Data shown:
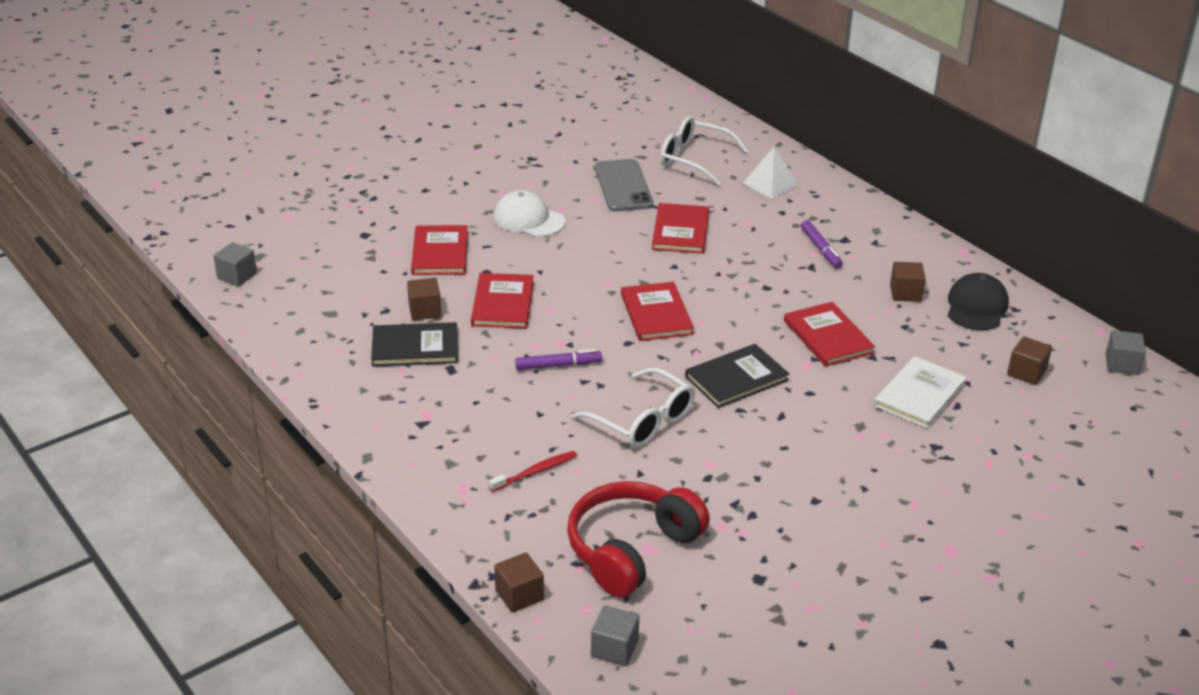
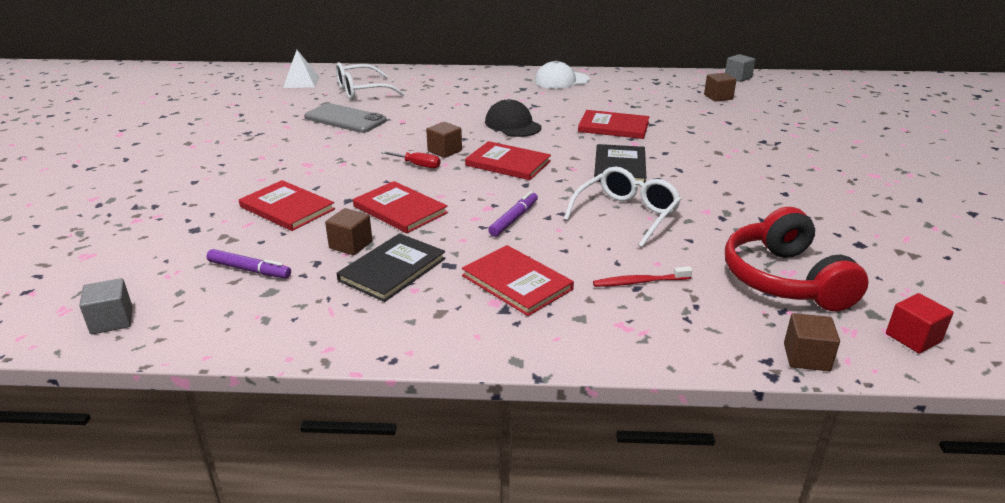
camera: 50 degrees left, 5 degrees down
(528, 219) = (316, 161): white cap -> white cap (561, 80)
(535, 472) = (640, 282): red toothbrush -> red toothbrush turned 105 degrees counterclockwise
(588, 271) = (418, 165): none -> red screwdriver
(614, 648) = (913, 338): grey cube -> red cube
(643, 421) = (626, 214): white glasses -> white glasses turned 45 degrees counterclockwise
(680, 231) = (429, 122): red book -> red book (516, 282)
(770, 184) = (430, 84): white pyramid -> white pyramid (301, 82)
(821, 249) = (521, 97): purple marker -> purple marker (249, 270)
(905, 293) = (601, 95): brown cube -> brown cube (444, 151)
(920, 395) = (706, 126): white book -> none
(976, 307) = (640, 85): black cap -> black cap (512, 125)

---

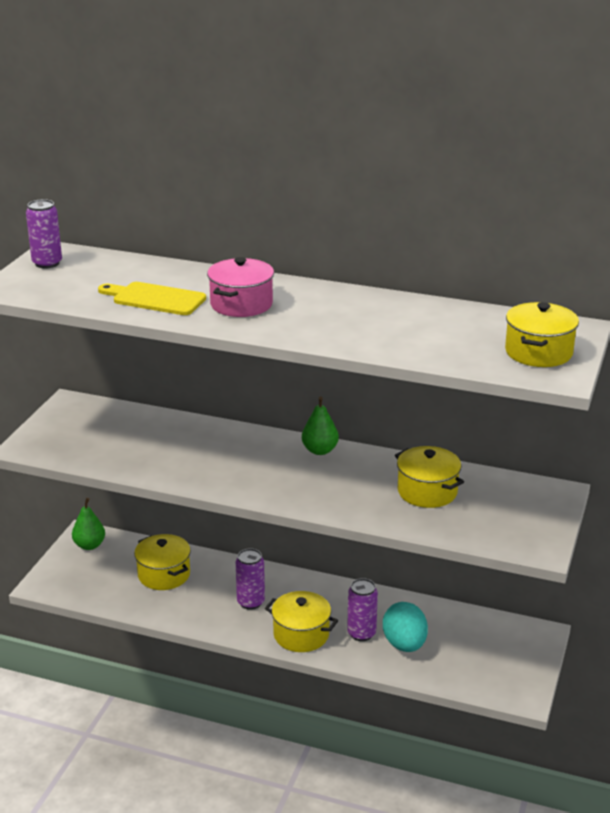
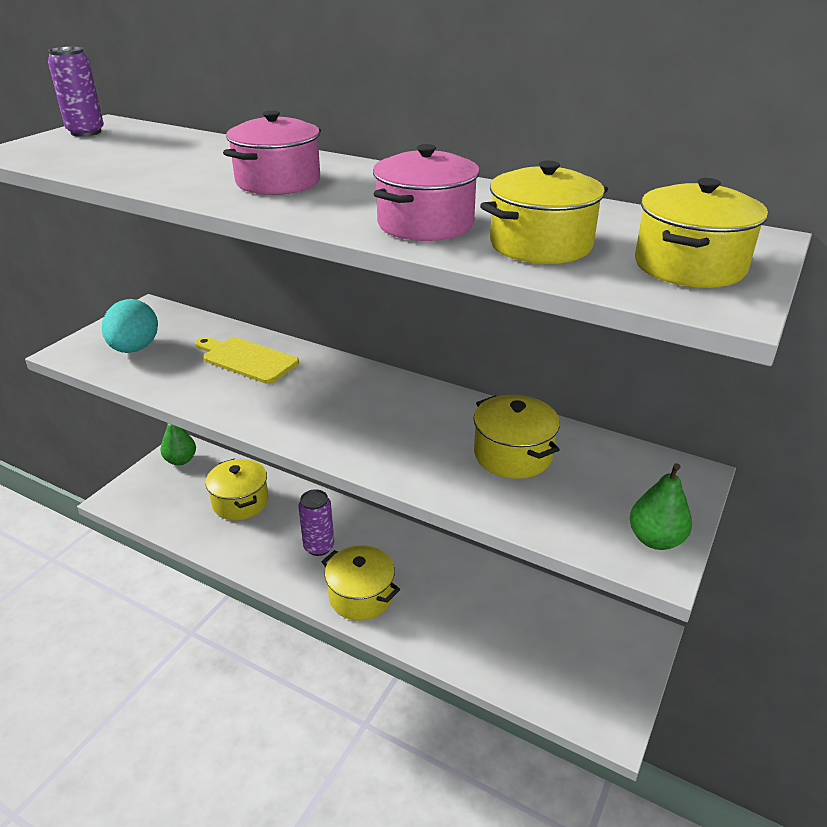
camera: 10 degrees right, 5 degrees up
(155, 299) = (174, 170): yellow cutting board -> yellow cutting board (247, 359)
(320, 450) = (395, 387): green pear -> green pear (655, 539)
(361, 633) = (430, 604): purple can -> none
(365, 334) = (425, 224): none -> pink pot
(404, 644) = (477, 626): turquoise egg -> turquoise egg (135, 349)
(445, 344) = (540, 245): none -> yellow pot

About this task: Return the span of lines in the data above that opens at the line with "(821, 249) = (521, 97): purple" and closes at the line with "(976, 307) = (640, 85): black", exactly, ends included, nothing else.

Result below:
(821, 249) = (521, 97): purple marker -> purple marker (249, 270)
(905, 293) = (601, 95): brown cube -> brown cube (444, 151)
(920, 395) = (706, 126): white book -> none
(976, 307) = (640, 85): black cap -> black cap (512, 125)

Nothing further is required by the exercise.